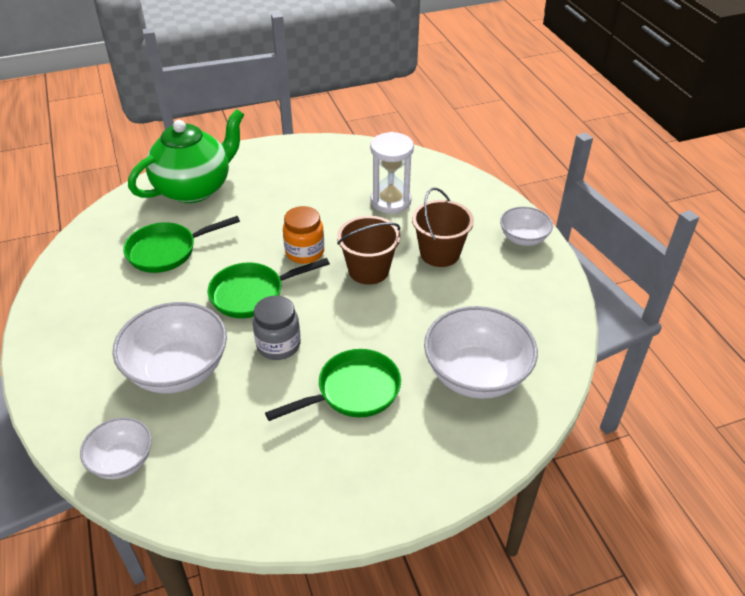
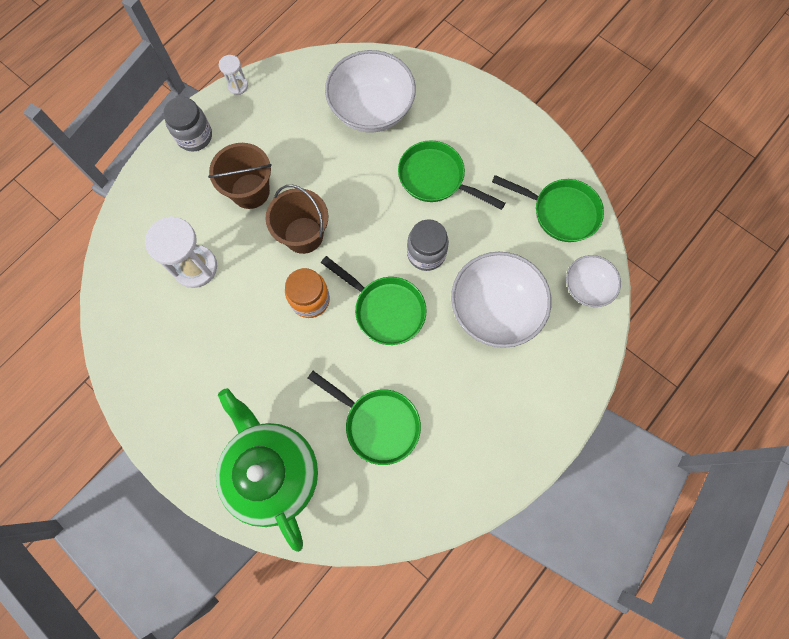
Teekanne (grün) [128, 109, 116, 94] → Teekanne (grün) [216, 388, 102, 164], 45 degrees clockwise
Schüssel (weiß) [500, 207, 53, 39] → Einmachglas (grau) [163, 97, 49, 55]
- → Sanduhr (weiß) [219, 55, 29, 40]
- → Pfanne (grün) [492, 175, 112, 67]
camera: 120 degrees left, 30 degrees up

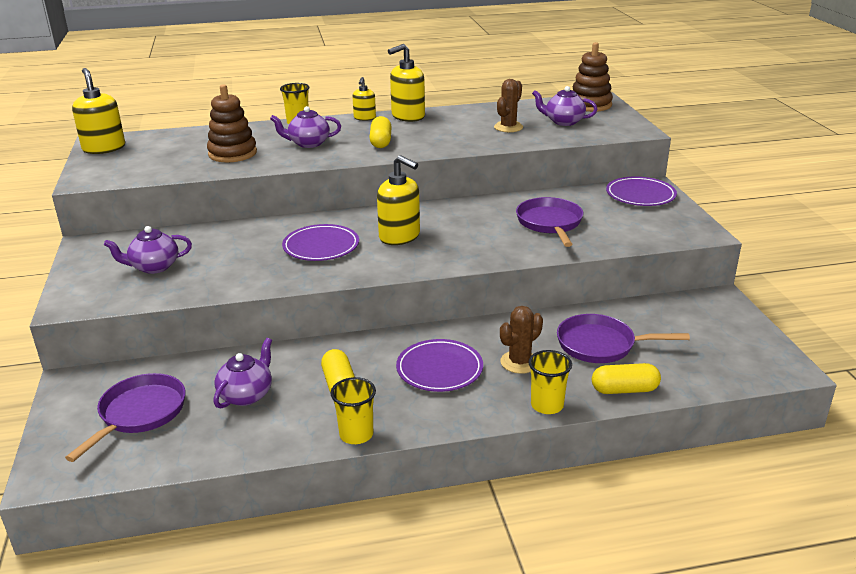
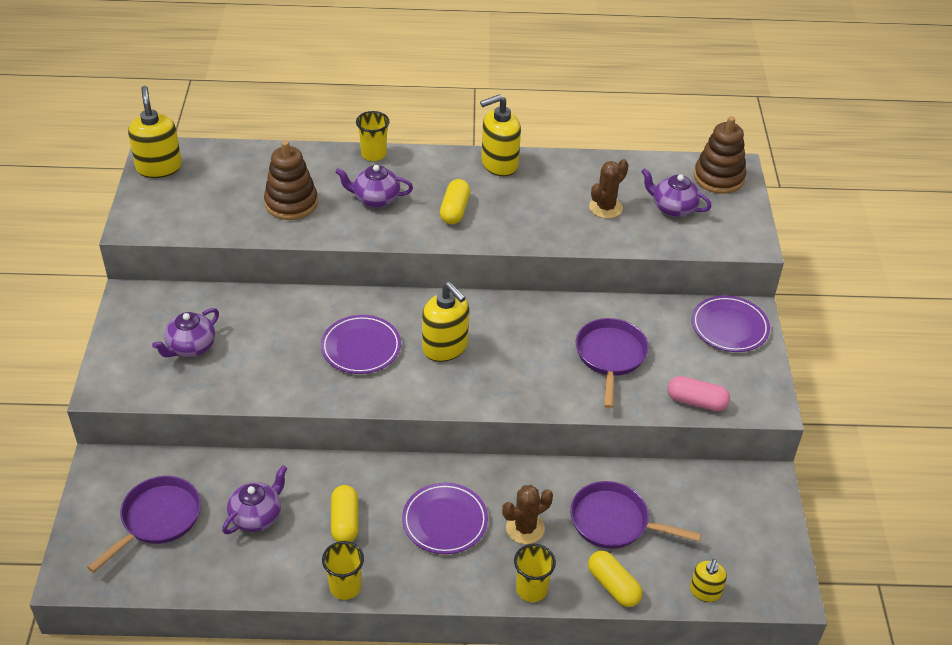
Seifenspender (gelb) [352, 77, 24, 44] → Seifenspender (gelb) [690, 559, 37, 43], moved
Teekanne (lila) [104, 226, 88, 48] → Teekanne (lila) [152, 308, 67, 49], 45 degrees counterclockwise
Kapsel (gelb) [592, 363, 69, 31] → Kapsel (gelb) [588, 551, 54, 56], 45 degrees clockwise
- → Kapsel (rosa) [667, 376, 63, 35]
camera: 10 degrees right, 15 degrees up

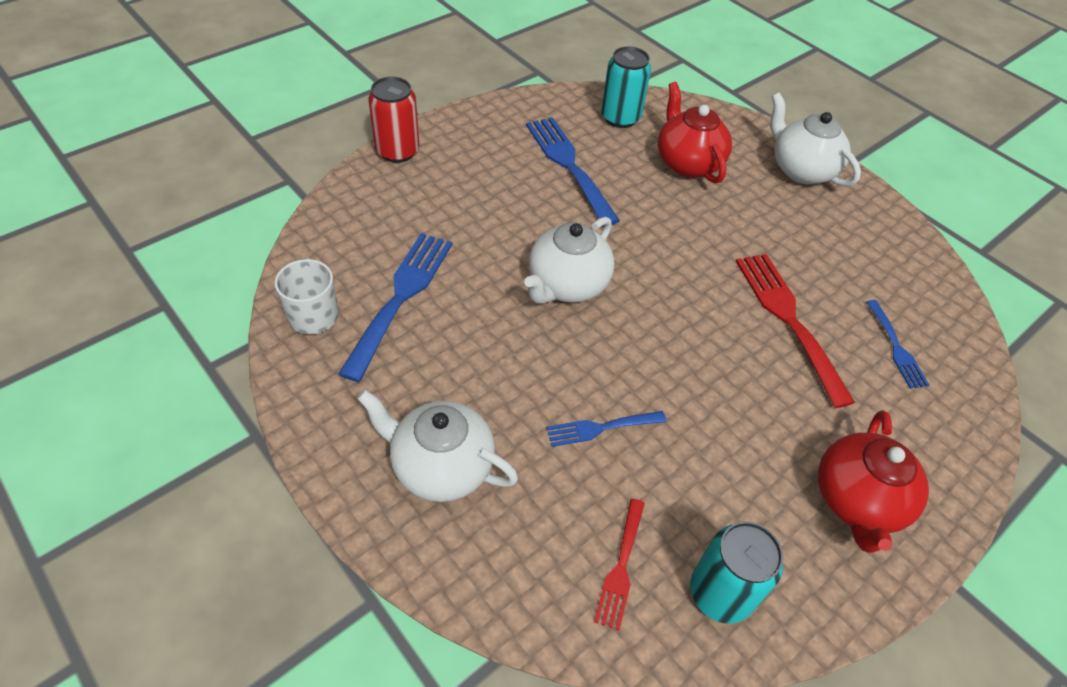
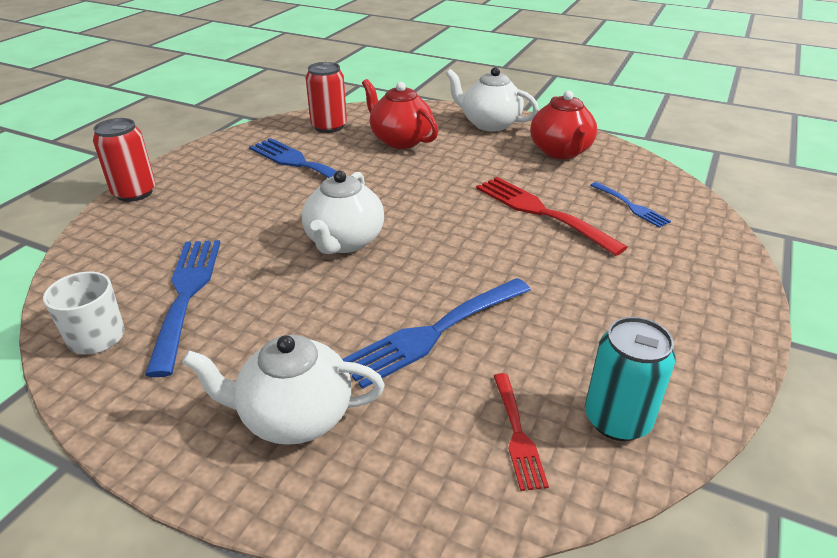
Dose (türkis) [601, 46, 50, 82] → Dose (rot) [306, 62, 41, 71]
Teekanne (rot) [818, 410, 111, 143] → Teekanne (rot) [530, 90, 67, 69], moved
Gabel (blau) [546, 411, 120, 36] → Gabel (blau) [342, 278, 189, 111], x1.82
camera: 20 degrees left, 15 degrees down

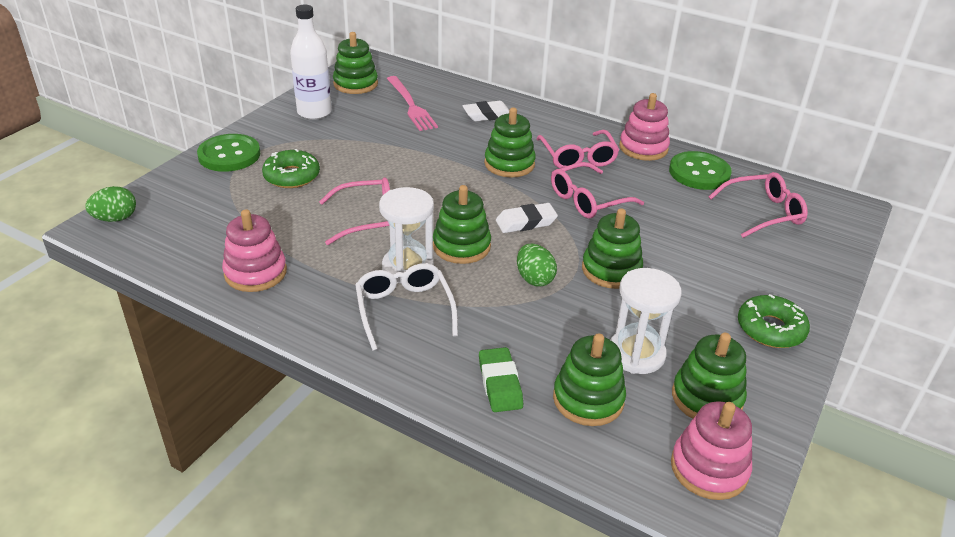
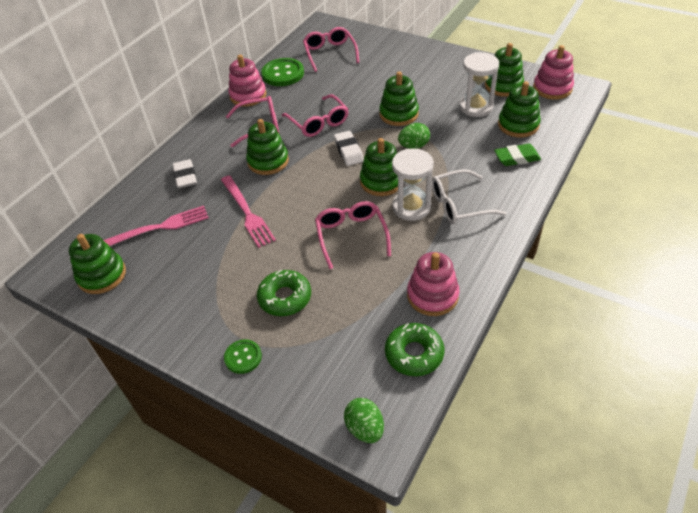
Flasche (weiß) [290, 5, 41, 115] → -
Knopf (grün) [197, 134, 63, 38] → Knopf (grün) [224, 339, 38, 35], x0.58
Donut (grün) [738, 294, 72, 54] → Donut (grün) [385, 323, 59, 53], moved
- → Gabel (rosa) [221, 176, 55, 72]
camera: 85 degrees left, 10 degrees up

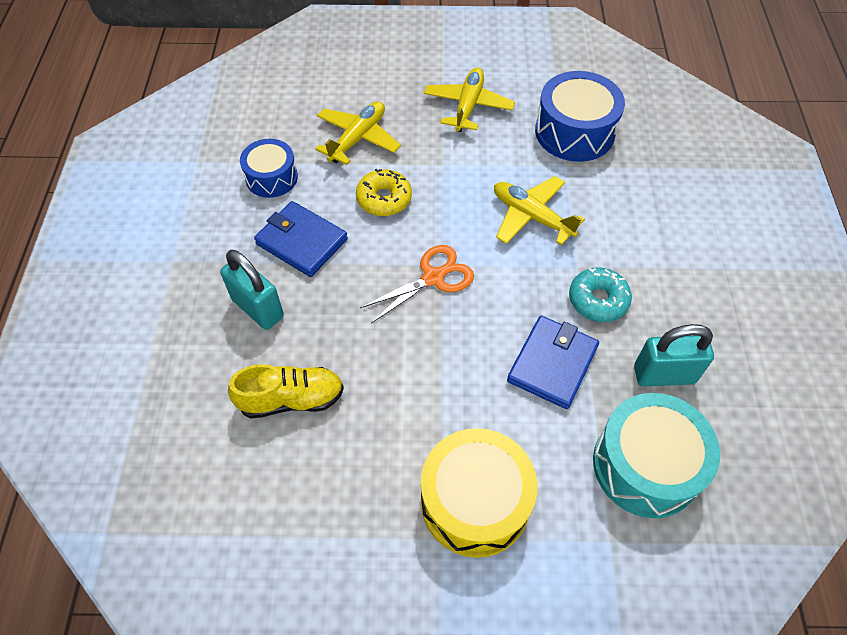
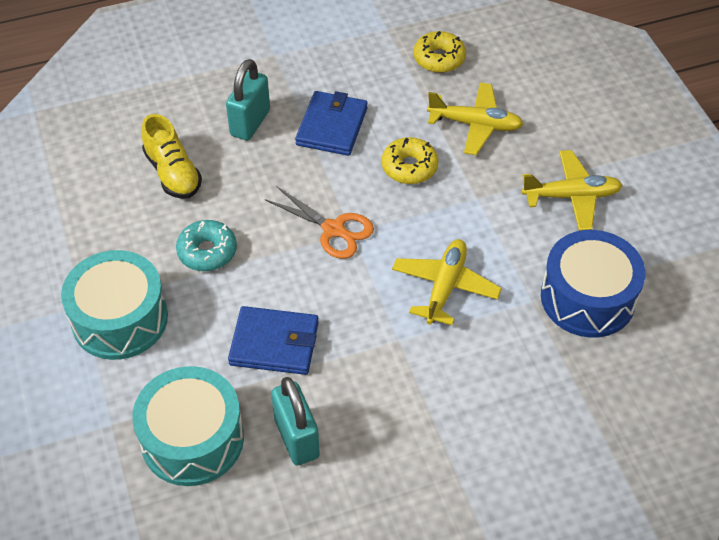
Trommel (blau) [240, 139, 58, 59] → -
Donut (türkis) [569, 267, 63, 55] → Donut (türkis) [176, 220, 61, 51], moved
Trommel (gelb) [421, 428, 117, 130] → Trommel (türkis) [61, 250, 107, 110]
- → Donut (gelb) [413, 31, 53, 42]
camera: 70 degrees right, 5 degrees down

**Work to complete:**
Print, exactly, each line above from the one with "Teekanne (lila) [104, 226, 88, 48]" to the one with "- → Gabel (rosa) [221, 176, 55, 72]", end lines included. Leave pictures out of it.

**Exercise response:**
Teekanne (lila) [104, 226, 88, 48] → Teekanne (lila) [152, 308, 67, 49], 45 degrees counterclockwise
Kapsel (gelb) [592, 363, 69, 31] → Kapsel (gelb) [588, 551, 54, 56], 45 degrees clockwise
- → Kapsel (rosa) [667, 376, 63, 35]
camera: 10 degrees right, 15 degrees up

Dose (türkis) [601, 46, 50, 82] → Dose (rot) [306, 62, 41, 71]
Teekanne (rot) [818, 410, 111, 143] → Teekanne (rot) [530, 90, 67, 69], moved
Gabel (blau) [546, 411, 120, 36] → Gabel (blau) [342, 278, 189, 111], x1.82
camera: 20 degrees left, 15 degrees down

Flasche (weiß) [290, 5, 41, 115] → -
Knopf (grün) [197, 134, 63, 38] → Knopf (grün) [224, 339, 38, 35], x0.58
Donut (grün) [738, 294, 72, 54] → Donut (grün) [385, 323, 59, 53], moved
- → Gabel (rosa) [221, 176, 55, 72]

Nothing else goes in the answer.